* _What to do_:
What lines in the records below hold the string "none"? Please show them.
===
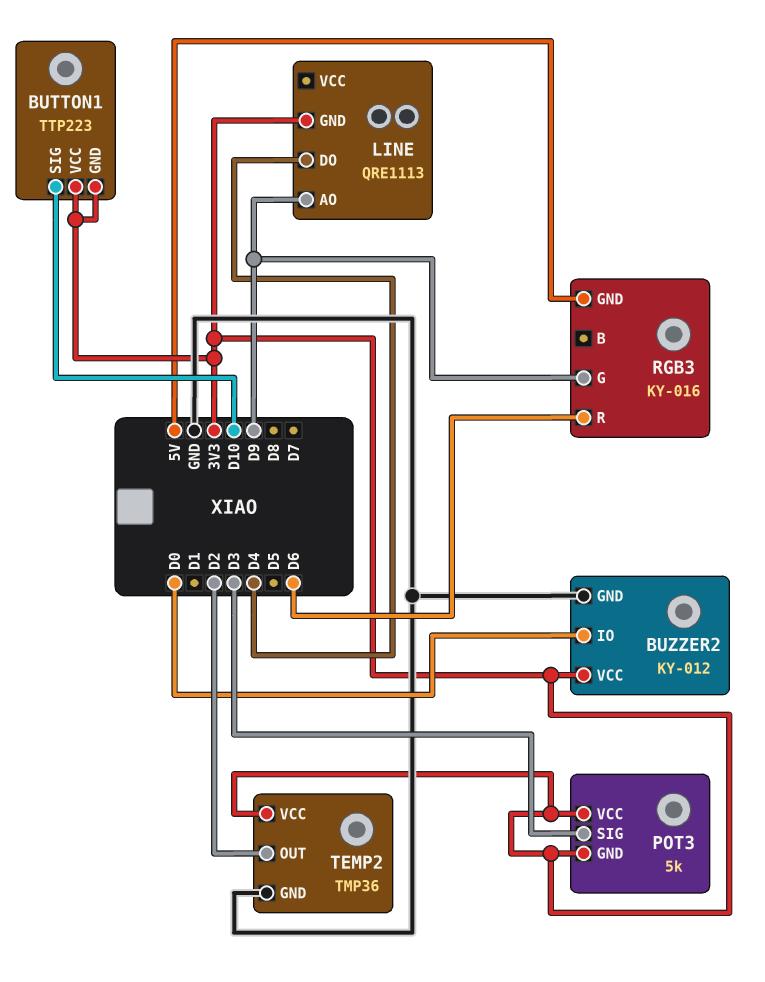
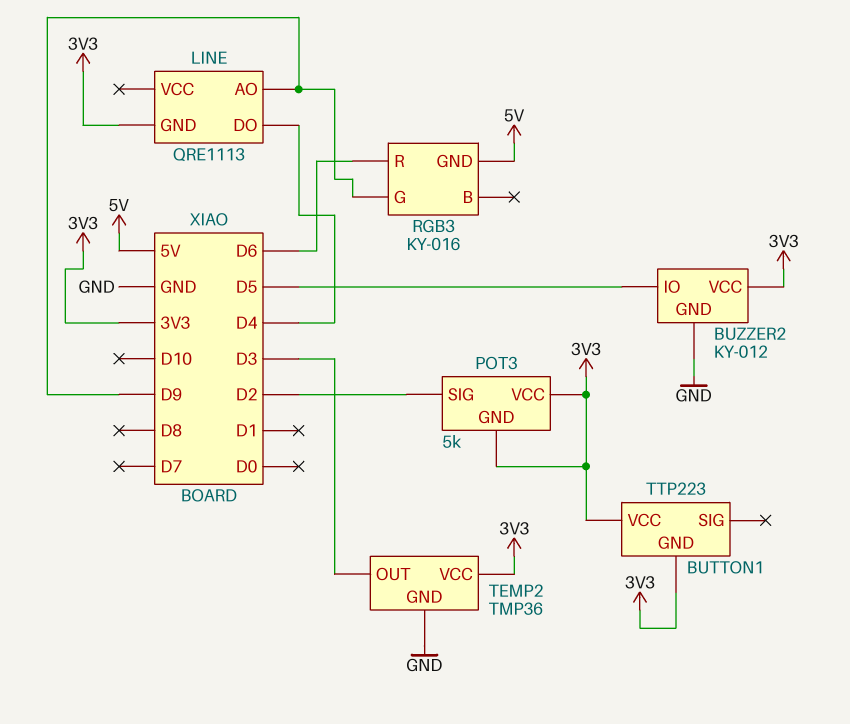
BUTTON1 pin SIG: D10 -> none
BUZZER2 pin IO: D0 -> D5
POT3 pin SIG: D3 -> D2
TEMP2 pin OUT: D2 -> D3

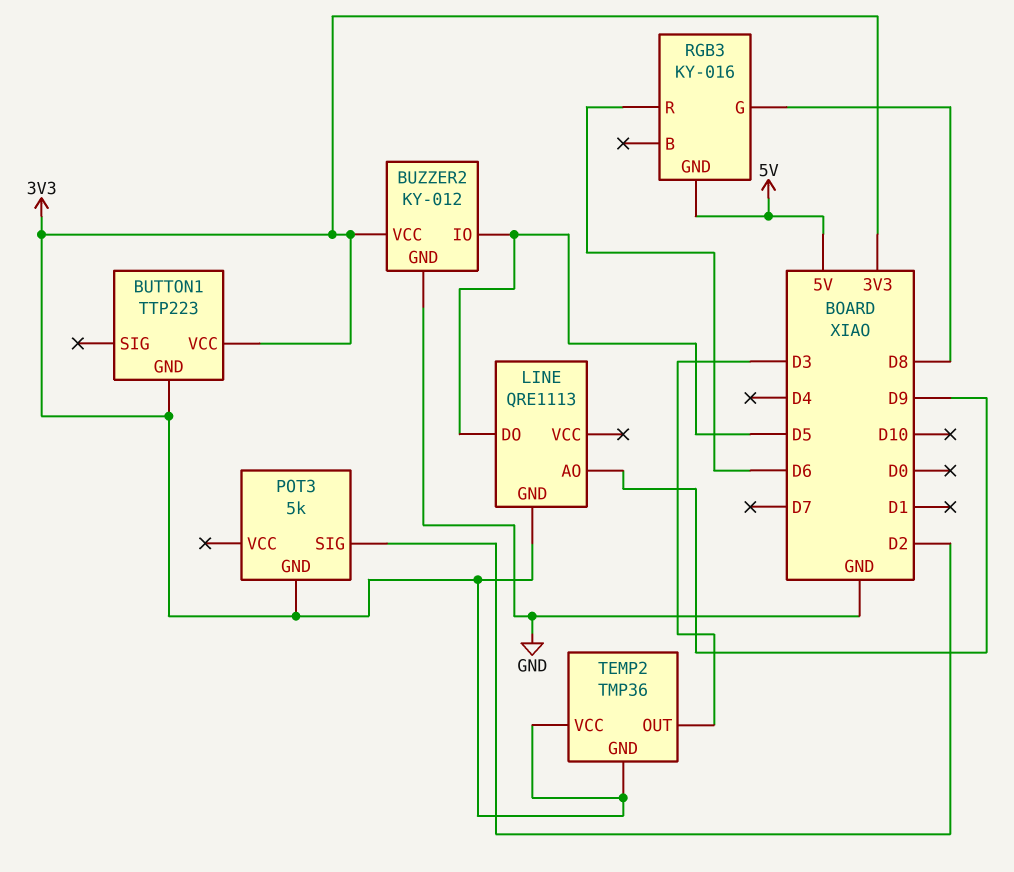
LINE pin DO: D4 -> D5
POT3 pin VCC: 3V3 -> none
RGB3 pin G: D9 -> D8
TEMP2 pin GND: GND -> 3V3

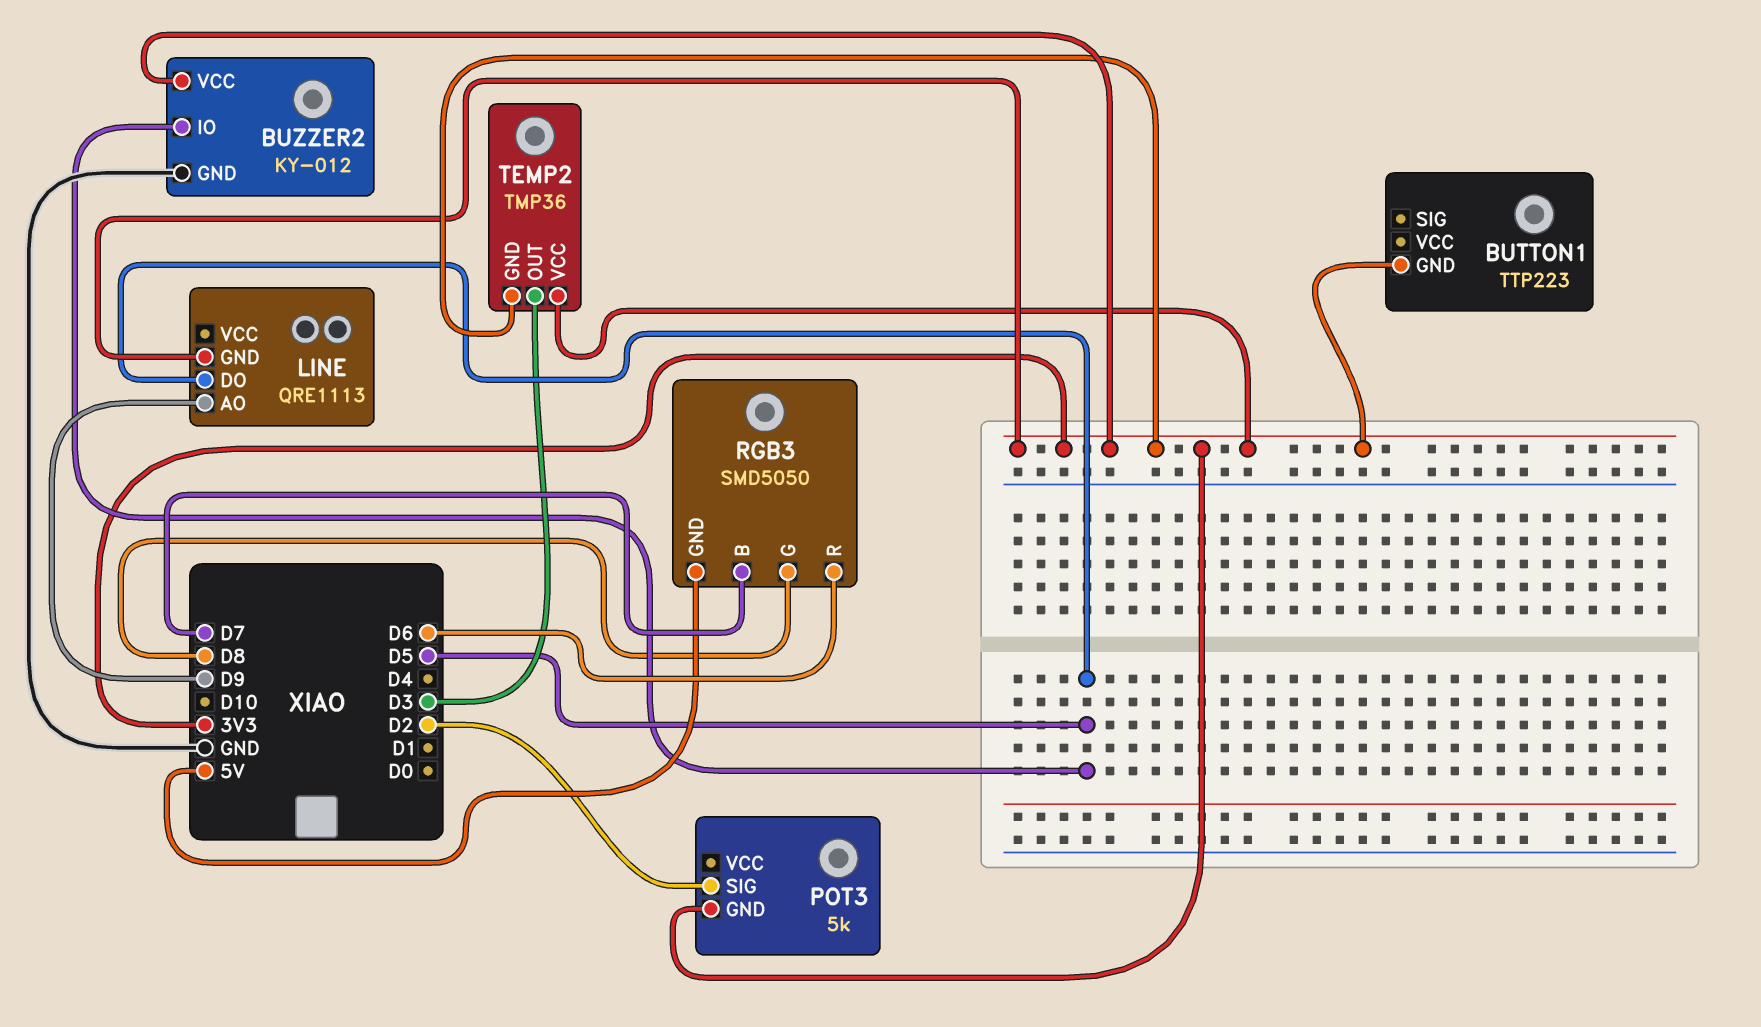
BUTTON1 pin VCC: 3V3 -> none
RGB3: KY-016 -> SMD5050
RGB3 pin B: none -> D7

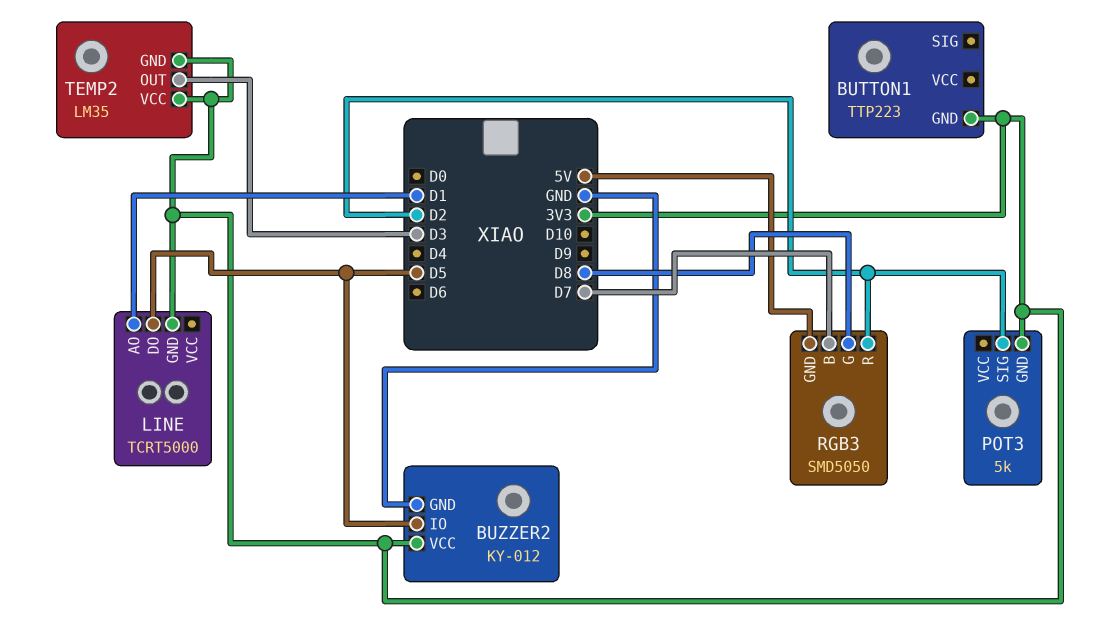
LINE: QRE1113 -> TCRT5000
LINE pin AO: D9 -> D1
RGB3 pin R: D6 -> D2
TEMP2: TMP36 -> LM35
===
* _Response to the task_:
BUTTON1 pin SIG: D10 -> none
POT3 pin VCC: 3V3 -> none
BUTTON1 pin VCC: 3V3 -> none
RGB3 pin B: none -> D7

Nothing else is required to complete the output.